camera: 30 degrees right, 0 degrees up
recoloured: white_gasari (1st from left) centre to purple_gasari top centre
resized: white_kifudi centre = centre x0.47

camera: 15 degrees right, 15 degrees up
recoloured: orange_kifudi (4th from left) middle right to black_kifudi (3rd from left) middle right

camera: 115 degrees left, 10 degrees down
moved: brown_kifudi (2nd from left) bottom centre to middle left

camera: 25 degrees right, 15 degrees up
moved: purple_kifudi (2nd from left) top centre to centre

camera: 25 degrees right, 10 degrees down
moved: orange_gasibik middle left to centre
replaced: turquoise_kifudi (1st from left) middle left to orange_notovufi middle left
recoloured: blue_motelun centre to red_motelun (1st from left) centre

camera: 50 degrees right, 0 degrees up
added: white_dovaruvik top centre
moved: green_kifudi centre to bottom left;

PROBLEM TO SOLVE:
Each record must be restated word for word, including the last line.

RESULT BELOW:
camera: 30 degrees right, 0 degrees up
recoloured: white_gasari (1st from left) centre to purple_gasari top centre
resized: white_kifudi centre = centre x0.47

camera: 15 degrees right, 15 degrees up
recoloured: orange_kifudi (4th from left) middle right to black_kifudi (3rd from left) middle right

camera: 115 degrees left, 10 degrees down
moved: brown_kifudi (2nd from left) bottom centre to middle left

camera: 25 degrees right, 15 degrees up
moved: purple_kifudi (2nd from left) top centre to centre

camera: 25 degrees right, 10 degrees down
moved: orange_gasibik middle left to centre
replaced: turquoise_kifudi (1st from left) middle left to orange_notovufi middle left
recoloured: blue_motelun centre to red_motelun (1st from left) centre

camera: 50 degrees right, 0 degrees up
added: white_dovaruvik top centre
moved: green_kifudi centre to bottom left;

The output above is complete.